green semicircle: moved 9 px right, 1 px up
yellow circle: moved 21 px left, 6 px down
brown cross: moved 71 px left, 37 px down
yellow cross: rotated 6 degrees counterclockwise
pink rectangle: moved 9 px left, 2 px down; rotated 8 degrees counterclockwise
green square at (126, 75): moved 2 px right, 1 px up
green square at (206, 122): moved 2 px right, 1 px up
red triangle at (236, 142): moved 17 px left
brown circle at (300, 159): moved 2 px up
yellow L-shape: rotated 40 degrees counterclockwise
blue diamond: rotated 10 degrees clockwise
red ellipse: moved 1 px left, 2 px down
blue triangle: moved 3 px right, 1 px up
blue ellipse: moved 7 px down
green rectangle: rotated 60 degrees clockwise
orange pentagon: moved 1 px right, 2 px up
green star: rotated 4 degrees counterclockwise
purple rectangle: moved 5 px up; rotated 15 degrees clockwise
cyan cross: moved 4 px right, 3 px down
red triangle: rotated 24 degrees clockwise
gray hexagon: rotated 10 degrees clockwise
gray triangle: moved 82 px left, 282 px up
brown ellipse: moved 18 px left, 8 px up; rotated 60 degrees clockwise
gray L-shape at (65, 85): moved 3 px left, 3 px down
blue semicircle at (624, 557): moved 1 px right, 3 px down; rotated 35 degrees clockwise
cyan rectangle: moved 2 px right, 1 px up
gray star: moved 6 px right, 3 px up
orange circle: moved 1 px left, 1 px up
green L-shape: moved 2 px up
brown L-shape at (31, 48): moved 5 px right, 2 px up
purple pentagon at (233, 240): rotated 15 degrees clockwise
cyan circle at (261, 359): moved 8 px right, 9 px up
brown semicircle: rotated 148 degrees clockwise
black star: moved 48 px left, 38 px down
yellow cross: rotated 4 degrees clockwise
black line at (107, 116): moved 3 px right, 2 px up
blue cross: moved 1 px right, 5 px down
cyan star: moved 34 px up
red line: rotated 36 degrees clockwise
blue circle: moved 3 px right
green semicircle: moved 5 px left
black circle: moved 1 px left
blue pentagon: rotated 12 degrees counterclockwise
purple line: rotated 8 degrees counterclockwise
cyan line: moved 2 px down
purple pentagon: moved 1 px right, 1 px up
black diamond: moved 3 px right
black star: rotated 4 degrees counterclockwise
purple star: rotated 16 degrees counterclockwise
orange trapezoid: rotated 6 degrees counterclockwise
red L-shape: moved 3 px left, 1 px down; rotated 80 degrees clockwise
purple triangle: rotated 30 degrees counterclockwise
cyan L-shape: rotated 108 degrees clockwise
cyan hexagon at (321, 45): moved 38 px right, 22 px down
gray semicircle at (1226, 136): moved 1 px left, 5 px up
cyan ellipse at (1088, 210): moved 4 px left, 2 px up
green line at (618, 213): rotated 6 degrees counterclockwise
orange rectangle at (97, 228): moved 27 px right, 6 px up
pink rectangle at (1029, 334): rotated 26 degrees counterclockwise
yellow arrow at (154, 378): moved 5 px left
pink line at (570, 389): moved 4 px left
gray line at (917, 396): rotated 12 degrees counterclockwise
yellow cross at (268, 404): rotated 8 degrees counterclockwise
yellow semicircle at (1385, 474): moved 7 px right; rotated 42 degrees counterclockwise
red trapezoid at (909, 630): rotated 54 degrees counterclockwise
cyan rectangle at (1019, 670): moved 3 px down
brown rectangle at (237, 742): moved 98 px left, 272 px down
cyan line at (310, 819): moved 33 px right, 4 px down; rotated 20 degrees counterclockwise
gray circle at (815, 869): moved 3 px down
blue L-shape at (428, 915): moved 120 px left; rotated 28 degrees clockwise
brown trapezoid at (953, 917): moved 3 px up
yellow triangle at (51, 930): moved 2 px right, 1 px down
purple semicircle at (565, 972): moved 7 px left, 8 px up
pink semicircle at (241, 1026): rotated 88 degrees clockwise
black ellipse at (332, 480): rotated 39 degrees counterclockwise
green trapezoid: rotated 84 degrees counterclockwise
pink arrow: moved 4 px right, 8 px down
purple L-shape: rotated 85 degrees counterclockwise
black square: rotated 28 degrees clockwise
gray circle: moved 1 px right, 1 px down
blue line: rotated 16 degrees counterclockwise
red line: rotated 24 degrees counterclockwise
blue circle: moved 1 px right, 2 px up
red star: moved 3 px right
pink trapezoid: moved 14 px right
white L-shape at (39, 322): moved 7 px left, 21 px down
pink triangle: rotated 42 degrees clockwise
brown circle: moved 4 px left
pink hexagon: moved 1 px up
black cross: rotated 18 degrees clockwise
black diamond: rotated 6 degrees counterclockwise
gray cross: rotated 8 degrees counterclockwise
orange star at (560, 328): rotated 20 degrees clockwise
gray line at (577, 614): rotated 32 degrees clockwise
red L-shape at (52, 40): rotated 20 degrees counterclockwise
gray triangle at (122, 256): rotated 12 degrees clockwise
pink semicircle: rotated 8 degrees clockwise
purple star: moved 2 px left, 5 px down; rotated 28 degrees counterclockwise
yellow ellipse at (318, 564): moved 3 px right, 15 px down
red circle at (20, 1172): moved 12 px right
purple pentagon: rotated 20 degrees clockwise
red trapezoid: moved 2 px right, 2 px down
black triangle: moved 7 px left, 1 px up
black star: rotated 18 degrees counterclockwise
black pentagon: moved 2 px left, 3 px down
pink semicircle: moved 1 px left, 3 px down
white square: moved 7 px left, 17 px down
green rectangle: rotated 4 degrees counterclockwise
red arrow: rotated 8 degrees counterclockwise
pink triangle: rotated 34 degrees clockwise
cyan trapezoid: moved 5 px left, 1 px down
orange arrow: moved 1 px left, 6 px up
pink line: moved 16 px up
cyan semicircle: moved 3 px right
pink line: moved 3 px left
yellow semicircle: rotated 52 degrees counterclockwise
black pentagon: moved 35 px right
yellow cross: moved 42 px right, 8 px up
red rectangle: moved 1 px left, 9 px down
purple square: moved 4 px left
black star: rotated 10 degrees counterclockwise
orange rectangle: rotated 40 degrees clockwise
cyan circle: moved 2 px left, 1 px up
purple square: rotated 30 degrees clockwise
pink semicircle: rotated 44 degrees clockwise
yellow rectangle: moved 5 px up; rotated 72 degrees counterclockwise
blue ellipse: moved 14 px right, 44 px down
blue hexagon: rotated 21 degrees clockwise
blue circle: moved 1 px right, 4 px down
####################
# Problem
Only the lines from the one containing "red ellipse: moved 1 px left, 2 px down" through the one containing "brown ellipse: moved" are to be retyped, both boundary lines included, with no other material.

# Answer to the problem
red ellipse: moved 1 px left, 2 px down
blue triangle: moved 3 px right, 1 px up
blue ellipse: moved 7 px down
green rectangle: rotated 60 degrees clockwise
orange pentagon: moved 1 px right, 2 px up
green star: rotated 4 degrees counterclockwise
purple rectangle: moved 5 px up; rotated 15 degrees clockwise
cyan cross: moved 4 px right, 3 px down
red triangle: rotated 24 degrees clockwise
gray hexagon: rotated 10 degrees clockwise
gray triangle: moved 82 px left, 282 px up
brown ellipse: moved 18 px left, 8 px up; rotated 60 degrees clockwise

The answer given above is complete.